(Object correspondence data)
§ §
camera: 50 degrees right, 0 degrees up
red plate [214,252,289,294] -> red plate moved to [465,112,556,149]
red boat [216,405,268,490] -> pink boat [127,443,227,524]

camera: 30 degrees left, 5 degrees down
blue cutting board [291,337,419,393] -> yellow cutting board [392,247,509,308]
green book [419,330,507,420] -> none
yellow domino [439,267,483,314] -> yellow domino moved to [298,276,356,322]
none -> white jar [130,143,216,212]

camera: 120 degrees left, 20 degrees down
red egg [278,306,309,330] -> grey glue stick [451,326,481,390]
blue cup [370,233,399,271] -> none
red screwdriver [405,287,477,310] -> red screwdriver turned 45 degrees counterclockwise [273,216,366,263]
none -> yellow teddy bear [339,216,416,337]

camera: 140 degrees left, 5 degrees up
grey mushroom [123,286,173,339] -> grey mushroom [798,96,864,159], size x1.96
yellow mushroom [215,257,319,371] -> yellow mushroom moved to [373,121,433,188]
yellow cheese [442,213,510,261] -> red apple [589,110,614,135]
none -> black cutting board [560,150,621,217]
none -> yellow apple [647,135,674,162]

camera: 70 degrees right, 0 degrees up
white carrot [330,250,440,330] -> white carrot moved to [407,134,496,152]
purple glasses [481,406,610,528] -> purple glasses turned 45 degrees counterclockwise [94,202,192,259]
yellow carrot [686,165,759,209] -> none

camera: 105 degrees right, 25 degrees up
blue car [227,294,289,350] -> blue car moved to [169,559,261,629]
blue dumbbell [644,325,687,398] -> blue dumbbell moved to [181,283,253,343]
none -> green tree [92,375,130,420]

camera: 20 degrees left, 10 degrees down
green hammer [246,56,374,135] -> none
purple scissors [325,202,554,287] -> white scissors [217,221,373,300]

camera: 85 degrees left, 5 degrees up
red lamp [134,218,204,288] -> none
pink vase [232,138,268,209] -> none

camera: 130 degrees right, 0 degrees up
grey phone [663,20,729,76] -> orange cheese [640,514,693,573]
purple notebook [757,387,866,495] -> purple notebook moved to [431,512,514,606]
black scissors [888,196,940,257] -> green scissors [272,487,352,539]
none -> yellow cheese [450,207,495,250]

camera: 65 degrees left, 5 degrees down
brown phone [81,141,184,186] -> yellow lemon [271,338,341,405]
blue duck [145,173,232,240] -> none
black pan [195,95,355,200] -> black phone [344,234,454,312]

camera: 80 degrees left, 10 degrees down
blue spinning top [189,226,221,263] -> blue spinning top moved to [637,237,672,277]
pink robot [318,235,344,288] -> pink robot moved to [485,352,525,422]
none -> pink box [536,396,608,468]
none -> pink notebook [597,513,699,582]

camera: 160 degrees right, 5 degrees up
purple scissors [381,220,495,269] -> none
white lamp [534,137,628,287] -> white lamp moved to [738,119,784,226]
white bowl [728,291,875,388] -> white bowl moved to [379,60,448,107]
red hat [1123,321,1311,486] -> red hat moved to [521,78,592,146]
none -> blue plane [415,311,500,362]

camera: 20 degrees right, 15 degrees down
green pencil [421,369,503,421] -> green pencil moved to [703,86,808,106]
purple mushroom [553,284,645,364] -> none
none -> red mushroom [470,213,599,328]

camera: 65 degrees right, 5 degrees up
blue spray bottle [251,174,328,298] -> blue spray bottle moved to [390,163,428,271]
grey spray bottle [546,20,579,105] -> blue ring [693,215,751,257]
§ §
## How to complete this task
Each record above is to be reproduced word for word.

## Solved exercise
camera: 50 degrees right, 0 degrees up
red plate [214,252,289,294] -> red plate moved to [465,112,556,149]
red boat [216,405,268,490] -> pink boat [127,443,227,524]

camera: 30 degrees left, 5 degrees down
blue cutting board [291,337,419,393] -> yellow cutting board [392,247,509,308]
green book [419,330,507,420] -> none
yellow domino [439,267,483,314] -> yellow domino moved to [298,276,356,322]
none -> white jar [130,143,216,212]

camera: 120 degrees left, 20 degrees down
red egg [278,306,309,330] -> grey glue stick [451,326,481,390]
blue cup [370,233,399,271] -> none
red screwdriver [405,287,477,310] -> red screwdriver turned 45 degrees counterclockwise [273,216,366,263]
none -> yellow teddy bear [339,216,416,337]

camera: 140 degrees left, 5 degrees up
grey mushroom [123,286,173,339] -> grey mushroom [798,96,864,159], size x1.96
yellow mushroom [215,257,319,371] -> yellow mushroom moved to [373,121,433,188]
yellow cheese [442,213,510,261] -> red apple [589,110,614,135]
none -> black cutting board [560,150,621,217]
none -> yellow apple [647,135,674,162]

camera: 70 degrees right, 0 degrees up
white carrot [330,250,440,330] -> white carrot moved to [407,134,496,152]
purple glasses [481,406,610,528] -> purple glasses turned 45 degrees counterclockwise [94,202,192,259]
yellow carrot [686,165,759,209] -> none

camera: 105 degrees right, 25 degrees up
blue car [227,294,289,350] -> blue car moved to [169,559,261,629]
blue dumbbell [644,325,687,398] -> blue dumbbell moved to [181,283,253,343]
none -> green tree [92,375,130,420]

camera: 20 degrees left, 10 degrees down
green hammer [246,56,374,135] -> none
purple scissors [325,202,554,287] -> white scissors [217,221,373,300]

camera: 85 degrees left, 5 degrees up
red lamp [134,218,204,288] -> none
pink vase [232,138,268,209] -> none

camera: 130 degrees right, 0 degrees up
grey phone [663,20,729,76] -> orange cheese [640,514,693,573]
purple notebook [757,387,866,495] -> purple notebook moved to [431,512,514,606]
black scissors [888,196,940,257] -> green scissors [272,487,352,539]
none -> yellow cheese [450,207,495,250]

camera: 65 degrees left, 5 degrees down
brown phone [81,141,184,186] -> yellow lemon [271,338,341,405]
blue duck [145,173,232,240] -> none
black pan [195,95,355,200] -> black phone [344,234,454,312]

camera: 80 degrees left, 10 degrees down
blue spinning top [189,226,221,263] -> blue spinning top moved to [637,237,672,277]
pink robot [318,235,344,288] -> pink robot moved to [485,352,525,422]
none -> pink box [536,396,608,468]
none -> pink notebook [597,513,699,582]

camera: 160 degrees right, 5 degrees up
purple scissors [381,220,495,269] -> none
white lamp [534,137,628,287] -> white lamp moved to [738,119,784,226]
white bowl [728,291,875,388] -> white bowl moved to [379,60,448,107]
red hat [1123,321,1311,486] -> red hat moved to [521,78,592,146]
none -> blue plane [415,311,500,362]

camera: 20 degrees right, 15 degrees down
green pencil [421,369,503,421] -> green pencil moved to [703,86,808,106]
purple mushroom [553,284,645,364] -> none
none -> red mushroom [470,213,599,328]

camera: 65 degrees right, 5 degrees up
blue spray bottle [251,174,328,298] -> blue spray bottle moved to [390,163,428,271]
grey spray bottle [546,20,579,105] -> blue ring [693,215,751,257]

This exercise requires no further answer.